DESCRIPTION OF THE TASK - Copy out each line in the listing below that contains the string "shortInstrumentName". Treat uppercase and lowercase as different.

Stored data entries -
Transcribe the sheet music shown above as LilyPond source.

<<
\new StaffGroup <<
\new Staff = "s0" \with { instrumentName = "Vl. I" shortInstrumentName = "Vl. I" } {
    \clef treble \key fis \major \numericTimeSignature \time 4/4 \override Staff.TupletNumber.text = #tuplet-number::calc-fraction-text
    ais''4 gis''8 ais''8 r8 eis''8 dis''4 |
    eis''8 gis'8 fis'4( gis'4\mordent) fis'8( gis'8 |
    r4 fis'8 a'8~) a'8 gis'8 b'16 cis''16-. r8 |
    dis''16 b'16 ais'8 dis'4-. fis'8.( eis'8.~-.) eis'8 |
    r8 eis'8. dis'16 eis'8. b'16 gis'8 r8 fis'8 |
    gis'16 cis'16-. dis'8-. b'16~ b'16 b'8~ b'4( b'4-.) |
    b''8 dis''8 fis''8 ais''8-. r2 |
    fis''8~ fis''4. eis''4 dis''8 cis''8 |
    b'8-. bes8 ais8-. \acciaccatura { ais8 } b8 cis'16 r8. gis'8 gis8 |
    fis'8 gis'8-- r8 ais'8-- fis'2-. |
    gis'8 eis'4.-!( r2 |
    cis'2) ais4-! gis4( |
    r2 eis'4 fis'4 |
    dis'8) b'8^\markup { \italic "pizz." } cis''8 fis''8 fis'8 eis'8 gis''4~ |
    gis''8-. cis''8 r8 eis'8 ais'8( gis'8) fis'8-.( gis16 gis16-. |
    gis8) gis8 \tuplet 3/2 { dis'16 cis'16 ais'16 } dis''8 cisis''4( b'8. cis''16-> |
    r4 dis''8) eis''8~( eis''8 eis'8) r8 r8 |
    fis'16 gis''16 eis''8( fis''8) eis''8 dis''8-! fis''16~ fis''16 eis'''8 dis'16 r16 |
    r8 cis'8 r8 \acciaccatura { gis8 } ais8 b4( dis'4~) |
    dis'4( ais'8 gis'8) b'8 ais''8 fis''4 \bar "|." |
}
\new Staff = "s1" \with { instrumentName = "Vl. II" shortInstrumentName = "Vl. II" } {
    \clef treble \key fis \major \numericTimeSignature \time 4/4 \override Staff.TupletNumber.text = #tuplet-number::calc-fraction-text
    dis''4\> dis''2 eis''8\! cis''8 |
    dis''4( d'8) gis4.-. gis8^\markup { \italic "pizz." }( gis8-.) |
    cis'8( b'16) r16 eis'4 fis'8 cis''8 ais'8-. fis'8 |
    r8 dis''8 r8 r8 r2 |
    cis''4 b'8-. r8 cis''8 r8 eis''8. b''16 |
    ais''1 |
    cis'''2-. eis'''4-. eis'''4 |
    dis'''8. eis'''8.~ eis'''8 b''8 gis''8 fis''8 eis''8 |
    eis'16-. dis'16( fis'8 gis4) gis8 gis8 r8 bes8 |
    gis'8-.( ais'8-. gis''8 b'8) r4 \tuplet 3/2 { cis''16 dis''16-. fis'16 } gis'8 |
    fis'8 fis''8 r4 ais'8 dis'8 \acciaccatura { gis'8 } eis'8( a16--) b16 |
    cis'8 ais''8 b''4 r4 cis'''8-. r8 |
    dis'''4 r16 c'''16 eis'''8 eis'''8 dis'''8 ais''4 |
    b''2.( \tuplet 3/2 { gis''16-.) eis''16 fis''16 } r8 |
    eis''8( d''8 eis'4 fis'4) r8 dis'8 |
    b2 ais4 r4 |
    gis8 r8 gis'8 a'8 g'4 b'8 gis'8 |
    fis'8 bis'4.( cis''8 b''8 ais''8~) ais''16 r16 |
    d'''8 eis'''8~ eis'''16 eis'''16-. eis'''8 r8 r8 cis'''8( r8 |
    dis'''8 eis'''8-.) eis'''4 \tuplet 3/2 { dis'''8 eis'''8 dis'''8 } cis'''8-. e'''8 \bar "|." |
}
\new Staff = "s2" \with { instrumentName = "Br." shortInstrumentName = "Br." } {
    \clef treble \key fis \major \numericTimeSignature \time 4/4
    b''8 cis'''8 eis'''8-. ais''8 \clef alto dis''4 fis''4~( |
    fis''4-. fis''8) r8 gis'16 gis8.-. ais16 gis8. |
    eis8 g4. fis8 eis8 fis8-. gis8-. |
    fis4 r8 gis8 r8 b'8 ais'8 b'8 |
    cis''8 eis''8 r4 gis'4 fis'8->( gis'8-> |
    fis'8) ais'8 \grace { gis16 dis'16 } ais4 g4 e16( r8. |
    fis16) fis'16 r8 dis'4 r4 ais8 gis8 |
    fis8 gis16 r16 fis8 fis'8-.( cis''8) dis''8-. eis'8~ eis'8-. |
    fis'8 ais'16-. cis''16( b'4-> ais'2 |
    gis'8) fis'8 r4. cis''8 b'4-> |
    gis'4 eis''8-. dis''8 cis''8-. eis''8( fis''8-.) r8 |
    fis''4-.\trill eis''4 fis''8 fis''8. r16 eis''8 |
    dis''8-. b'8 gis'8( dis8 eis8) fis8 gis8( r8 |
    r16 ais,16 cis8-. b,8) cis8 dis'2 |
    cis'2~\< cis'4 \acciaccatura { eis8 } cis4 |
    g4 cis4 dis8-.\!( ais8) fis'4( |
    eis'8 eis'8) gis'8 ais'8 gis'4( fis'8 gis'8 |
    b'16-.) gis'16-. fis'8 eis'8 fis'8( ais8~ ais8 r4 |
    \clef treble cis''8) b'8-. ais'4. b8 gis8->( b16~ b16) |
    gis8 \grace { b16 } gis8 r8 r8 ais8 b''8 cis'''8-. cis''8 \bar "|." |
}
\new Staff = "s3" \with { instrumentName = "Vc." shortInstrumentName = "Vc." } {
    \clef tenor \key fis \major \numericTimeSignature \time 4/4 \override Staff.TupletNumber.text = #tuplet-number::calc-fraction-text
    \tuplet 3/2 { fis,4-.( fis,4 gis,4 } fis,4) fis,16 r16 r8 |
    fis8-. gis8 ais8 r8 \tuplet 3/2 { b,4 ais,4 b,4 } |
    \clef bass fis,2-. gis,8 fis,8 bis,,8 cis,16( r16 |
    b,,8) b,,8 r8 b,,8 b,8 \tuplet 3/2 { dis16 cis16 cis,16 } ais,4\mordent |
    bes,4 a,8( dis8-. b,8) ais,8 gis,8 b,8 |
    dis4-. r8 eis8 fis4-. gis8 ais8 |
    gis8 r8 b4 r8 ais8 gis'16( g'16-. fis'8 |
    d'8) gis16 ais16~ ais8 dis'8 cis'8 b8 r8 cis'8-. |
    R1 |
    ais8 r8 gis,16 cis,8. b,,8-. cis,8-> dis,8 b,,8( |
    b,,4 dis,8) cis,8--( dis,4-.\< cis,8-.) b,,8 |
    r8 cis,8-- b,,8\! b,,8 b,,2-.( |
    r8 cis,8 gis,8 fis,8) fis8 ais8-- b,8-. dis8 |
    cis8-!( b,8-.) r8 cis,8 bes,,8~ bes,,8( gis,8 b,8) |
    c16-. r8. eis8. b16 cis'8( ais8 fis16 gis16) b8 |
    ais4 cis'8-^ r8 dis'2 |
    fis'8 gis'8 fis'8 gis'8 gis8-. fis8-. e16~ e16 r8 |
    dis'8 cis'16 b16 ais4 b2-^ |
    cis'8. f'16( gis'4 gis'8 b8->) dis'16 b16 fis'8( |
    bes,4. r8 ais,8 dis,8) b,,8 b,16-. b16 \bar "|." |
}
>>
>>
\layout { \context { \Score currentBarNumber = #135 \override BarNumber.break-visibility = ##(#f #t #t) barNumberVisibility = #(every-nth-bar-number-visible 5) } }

TASK SOLUTION -
\new Staff = "s0" \with { instrumentName = "Vl. I" shortInstrumentName = "Vl. I" } {
\new Staff = "s1" \with { instrumentName = "Vl. II" shortInstrumentName = "Vl. II" } {
\new Staff = "s2" \with { instrumentName = "Br." shortInstrumentName = "Br." } {
\new Staff = "s3" \with { instrumentName = "Vc." shortInstrumentName = "Vc." } {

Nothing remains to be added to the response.